EXERCISE DATA:
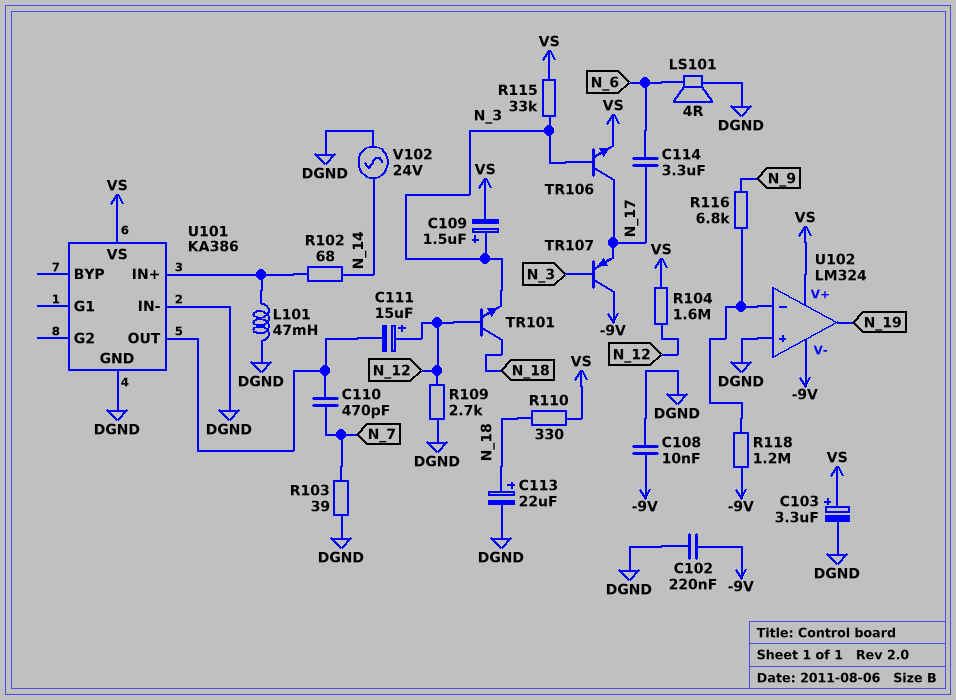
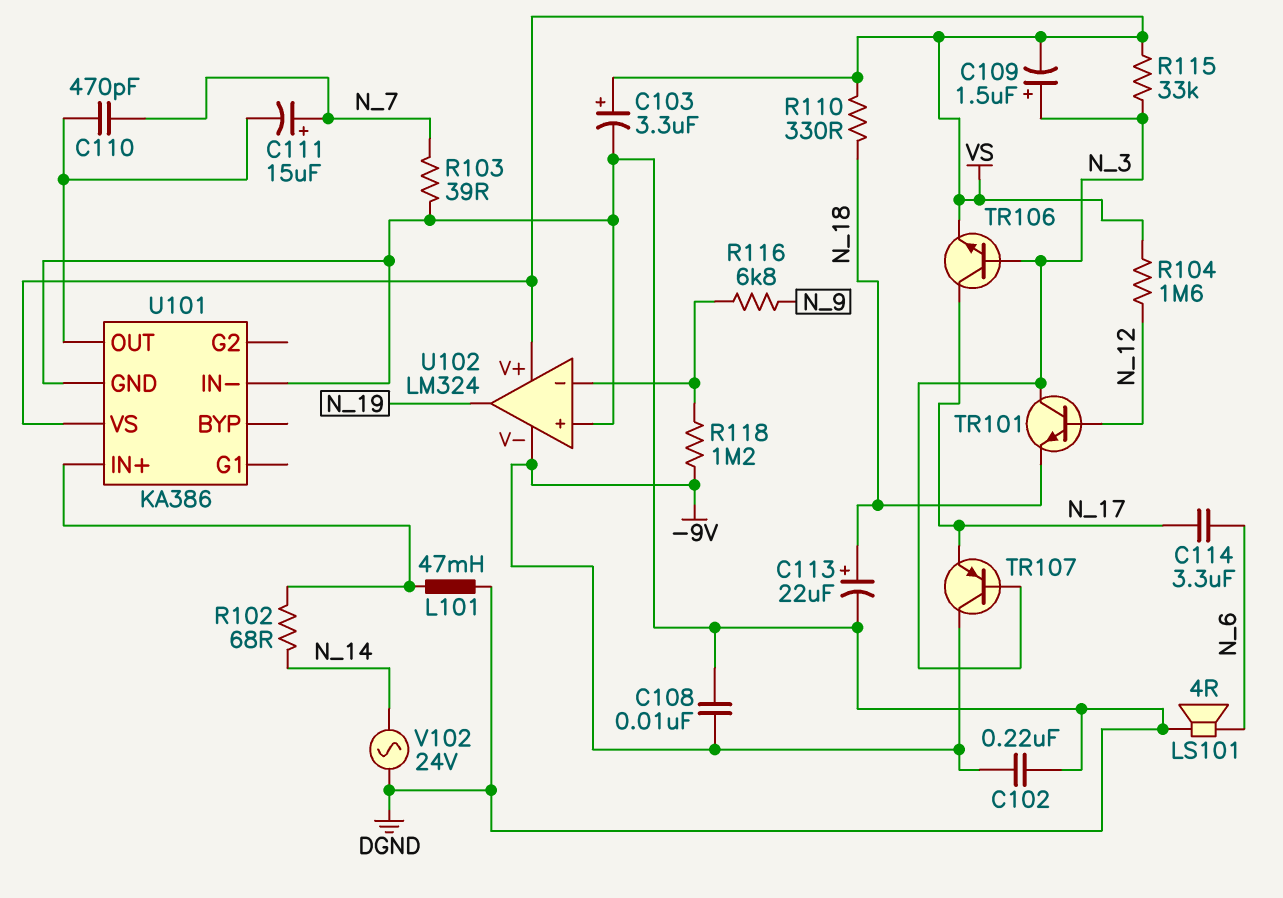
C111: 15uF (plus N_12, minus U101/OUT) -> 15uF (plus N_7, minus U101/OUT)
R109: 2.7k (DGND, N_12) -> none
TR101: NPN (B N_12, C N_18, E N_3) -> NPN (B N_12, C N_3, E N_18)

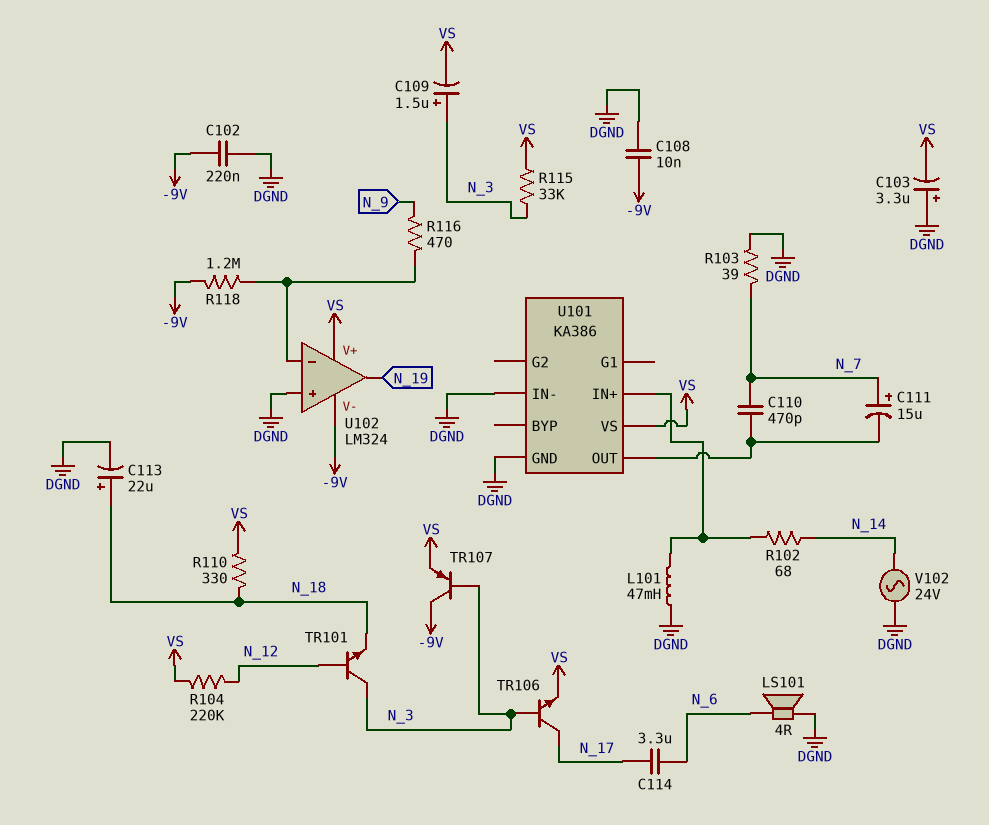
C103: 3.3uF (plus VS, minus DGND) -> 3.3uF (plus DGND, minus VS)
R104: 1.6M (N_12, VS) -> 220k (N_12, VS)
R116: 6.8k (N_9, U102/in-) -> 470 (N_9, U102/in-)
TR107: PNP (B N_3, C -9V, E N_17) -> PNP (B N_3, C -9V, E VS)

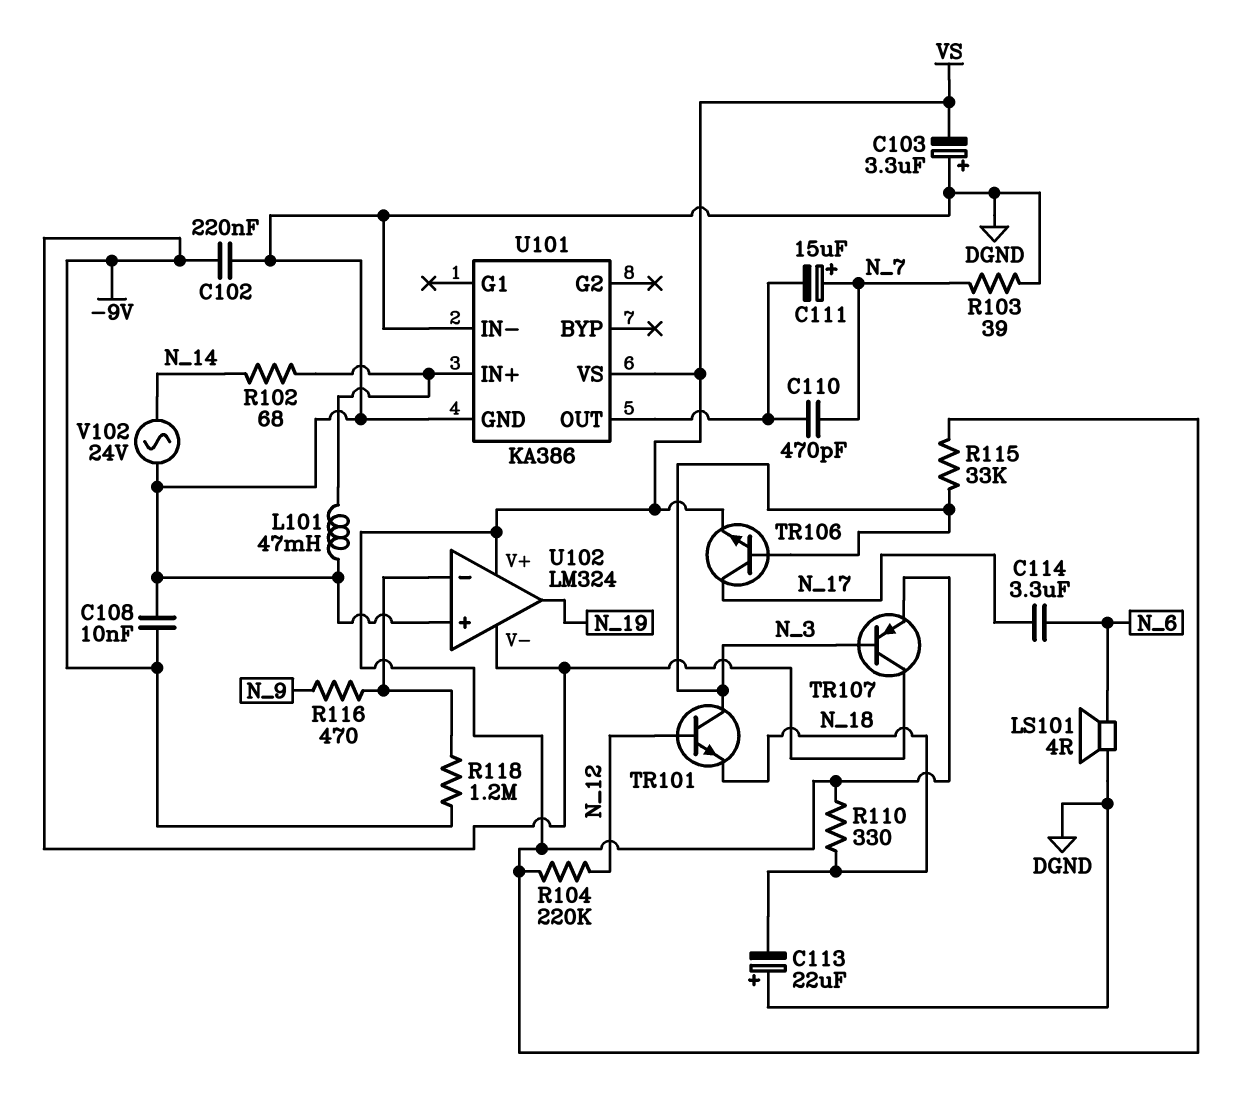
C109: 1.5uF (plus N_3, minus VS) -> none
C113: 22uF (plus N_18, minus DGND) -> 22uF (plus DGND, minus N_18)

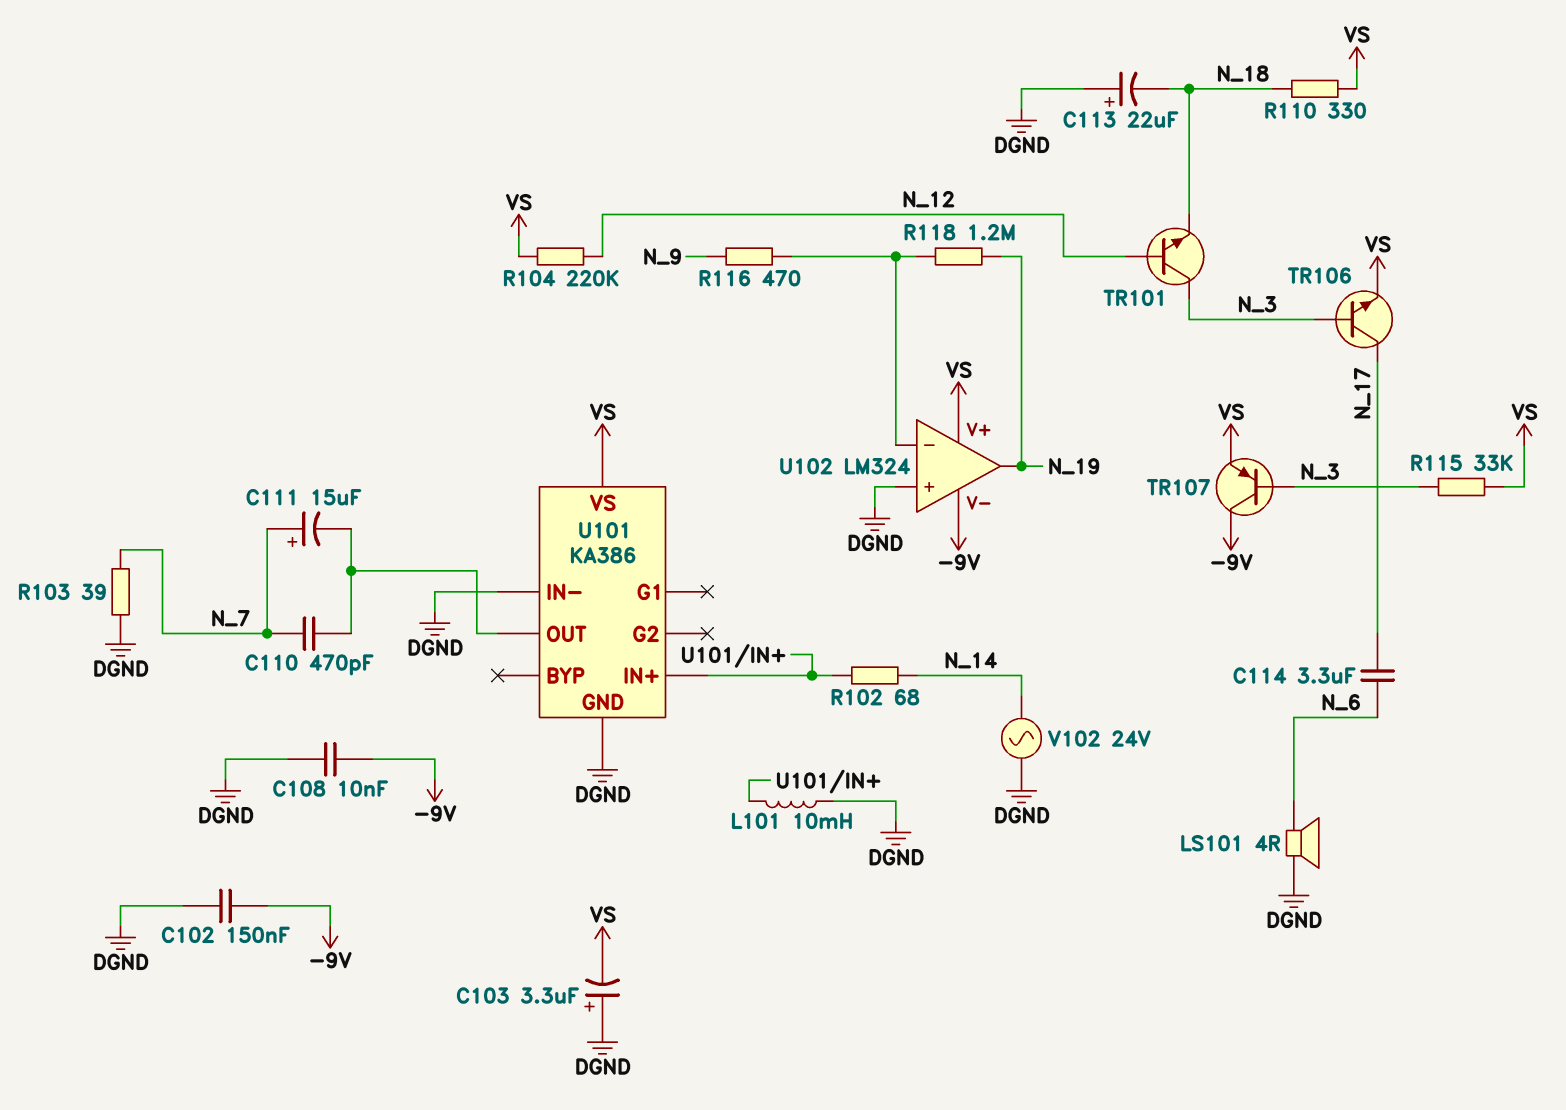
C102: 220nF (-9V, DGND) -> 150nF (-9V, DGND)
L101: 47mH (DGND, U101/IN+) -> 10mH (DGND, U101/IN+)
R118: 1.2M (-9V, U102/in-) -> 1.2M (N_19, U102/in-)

WHAT THE EXERCISE ASKS: The lines to write out run from the one containing "R109: 2.7k (DGND, N_12) -> none" through the final line of the material above, both included; write them out exactly, with no pictures.

SOLVED EXERCISE:
R109: 2.7k (DGND, N_12) -> none
TR101: NPN (B N_12, C N_18, E N_3) -> NPN (B N_12, C N_3, E N_18)

C103: 3.3uF (plus VS, minus DGND) -> 3.3uF (plus DGND, minus VS)
R104: 1.6M (N_12, VS) -> 220k (N_12, VS)
R116: 6.8k (N_9, U102/in-) -> 470 (N_9, U102/in-)
TR107: PNP (B N_3, C -9V, E N_17) -> PNP (B N_3, C -9V, E VS)

C109: 1.5uF (plus N_3, minus VS) -> none
C113: 22uF (plus N_18, minus DGND) -> 22uF (plus DGND, minus N_18)

C102: 220nF (-9V, DGND) -> 150nF (-9V, DGND)
L101: 47mH (DGND, U101/IN+) -> 10mH (DGND, U101/IN+)
R118: 1.2M (-9V, U102/in-) -> 1.2M (N_19, U102/in-)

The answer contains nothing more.